- _WHAT TO PRODUCE_
Retype every one of the rows below without changing a single character.

- _WORKING DATA_
***
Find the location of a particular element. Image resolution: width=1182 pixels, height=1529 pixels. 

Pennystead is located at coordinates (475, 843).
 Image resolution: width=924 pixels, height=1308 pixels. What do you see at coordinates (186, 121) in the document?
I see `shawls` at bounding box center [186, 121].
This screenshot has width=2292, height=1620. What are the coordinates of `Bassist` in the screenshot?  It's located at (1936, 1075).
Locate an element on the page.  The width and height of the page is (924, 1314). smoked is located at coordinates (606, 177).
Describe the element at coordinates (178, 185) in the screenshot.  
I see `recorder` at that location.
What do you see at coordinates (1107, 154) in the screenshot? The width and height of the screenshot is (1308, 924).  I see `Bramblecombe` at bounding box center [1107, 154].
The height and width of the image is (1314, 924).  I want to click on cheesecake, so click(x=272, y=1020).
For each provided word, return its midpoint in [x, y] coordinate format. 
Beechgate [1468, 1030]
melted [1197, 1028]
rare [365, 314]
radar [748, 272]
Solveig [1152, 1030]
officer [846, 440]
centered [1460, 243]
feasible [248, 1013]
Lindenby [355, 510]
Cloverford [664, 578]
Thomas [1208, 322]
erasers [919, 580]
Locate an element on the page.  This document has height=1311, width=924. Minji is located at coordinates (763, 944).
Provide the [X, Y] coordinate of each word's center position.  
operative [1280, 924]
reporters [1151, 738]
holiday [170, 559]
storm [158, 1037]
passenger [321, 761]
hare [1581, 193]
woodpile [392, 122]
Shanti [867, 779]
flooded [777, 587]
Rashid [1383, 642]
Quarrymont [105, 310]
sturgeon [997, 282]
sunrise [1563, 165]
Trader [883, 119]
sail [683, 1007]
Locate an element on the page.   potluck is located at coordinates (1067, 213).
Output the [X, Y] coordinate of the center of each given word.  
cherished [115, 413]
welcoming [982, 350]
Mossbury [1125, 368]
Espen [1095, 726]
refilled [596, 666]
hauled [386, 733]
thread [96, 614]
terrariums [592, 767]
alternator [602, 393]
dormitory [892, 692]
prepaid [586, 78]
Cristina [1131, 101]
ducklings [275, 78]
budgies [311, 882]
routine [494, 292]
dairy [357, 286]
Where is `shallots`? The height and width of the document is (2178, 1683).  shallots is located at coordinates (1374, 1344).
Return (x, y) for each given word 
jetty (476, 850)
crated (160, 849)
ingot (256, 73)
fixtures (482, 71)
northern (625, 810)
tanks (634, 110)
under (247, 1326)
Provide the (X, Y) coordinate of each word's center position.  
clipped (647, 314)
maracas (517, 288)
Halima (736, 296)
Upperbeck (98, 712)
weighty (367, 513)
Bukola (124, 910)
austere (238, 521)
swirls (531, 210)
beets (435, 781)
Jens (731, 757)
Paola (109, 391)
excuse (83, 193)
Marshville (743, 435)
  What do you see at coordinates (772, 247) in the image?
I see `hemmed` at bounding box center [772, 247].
***
- _WRITTEN ANSWER_
Find the location of a particular element. Image resolution: width=1182 pixels, height=1529 pixels. 

Pennystead is located at coordinates (475, 843).
 Image resolution: width=924 pixels, height=1308 pixels. What do you see at coordinates (186, 121) in the document?
I see `shawls` at bounding box center [186, 121].
This screenshot has width=2292, height=1620. What are the coordinates of `Bassist` in the screenshot?  It's located at (1936, 1075).
Locate an element on the page.  The width and height of the page is (924, 1314). smoked is located at coordinates (606, 177).
Describe the element at coordinates (178, 185) in the screenshot.  
I see `recorder` at that location.
What do you see at coordinates (1107, 154) in the screenshot? The width and height of the screenshot is (1308, 924).  I see `Bramblecombe` at bounding box center [1107, 154].
The height and width of the image is (1314, 924).  I want to click on cheesecake, so click(x=272, y=1020).
For each provided word, return its midpoint in [x, y] coordinate format. 
Beechgate [1468, 1030]
melted [1197, 1028]
rare [365, 314]
radar [748, 272]
Solveig [1152, 1030]
officer [846, 440]
centered [1460, 243]
feasible [248, 1013]
Lindenby [355, 510]
Cloverford [664, 578]
Thomas [1208, 322]
erasers [919, 580]
Locate an element on the page.  This document has height=1311, width=924. Minji is located at coordinates (763, 944).
Provide the [X, Y] coordinate of each word's center position.  
operative [1280, 924]
reporters [1151, 738]
holiday [170, 559]
storm [158, 1037]
passenger [321, 761]
hare [1581, 193]
woodpile [392, 122]
Shanti [867, 779]
flooded [777, 587]
Rashid [1383, 642]
Quarrymont [105, 310]
sturgeon [997, 282]
sunrise [1563, 165]
Trader [883, 119]
sail [683, 1007]
Locate an element on the page.   potluck is located at coordinates (1067, 213).
Output the [X, Y] coordinate of the center of each given word.  
cherished [115, 413]
welcoming [982, 350]
Mossbury [1125, 368]
Espen [1095, 726]
refilled [596, 666]
hauled [386, 733]
thread [96, 614]
terrariums [592, 767]
alternator [602, 393]
dormitory [892, 692]
prepaid [586, 78]
Cristina [1131, 101]
ducklings [275, 78]
budgies [311, 882]
routine [494, 292]
dairy [357, 286]
Where is `shallots`? The height and width of the document is (2178, 1683).  shallots is located at coordinates (1374, 1344).
Return (x, y) for each given word 
jetty (476, 850)
crated (160, 849)
ingot (256, 73)
fixtures (482, 71)
northern (625, 810)
tanks (634, 110)
under (247, 1326)
Provide the (X, Y) coordinate of each word's center position.  
clipped (647, 314)
maracas (517, 288)
Halima (736, 296)
Upperbeck (98, 712)
weighty (367, 513)
Bukola (124, 910)
austere (238, 521)
swirls (531, 210)
beets (435, 781)
Jens (731, 757)
Paola (109, 391)
excuse (83, 193)
Marshville (743, 435)
  What do you see at coordinates (772, 247) in the image?
I see `hemmed` at bounding box center [772, 247].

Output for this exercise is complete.